╭─ Given entries

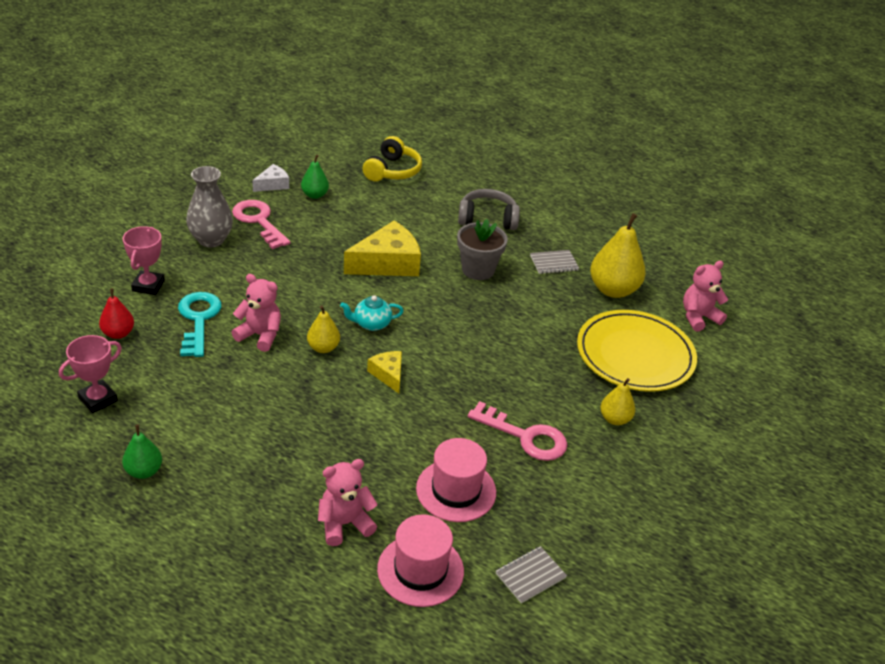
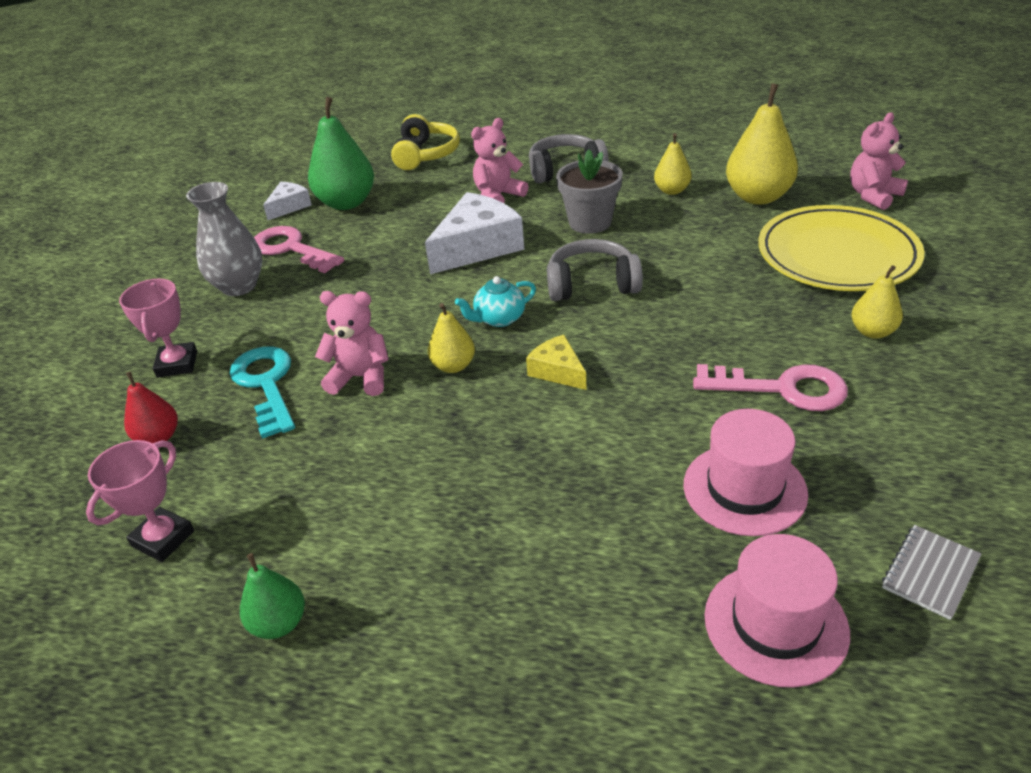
camera: 10 degrees left, 0 degrees up
(315, 195) = (346, 203): green pear -> green pear, size x1.81
(344, 524) = (623, 594): pink teddy bear -> pink teddy bear (498, 196)
(387, 263) = (477, 247): yellow cheese -> white cheese
(449, 319) = (592, 284): none -> grey headphones
(554, 263) = (671, 190): grey notebook -> yellow pear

╰─

• Exercise goal
Find "yellow" in the preceding records. Copy each line that holds it.

• Response to this task
(387, 263) = (477, 247): yellow cheese -> white cheese
(554, 263) = (671, 190): grey notebook -> yellow pear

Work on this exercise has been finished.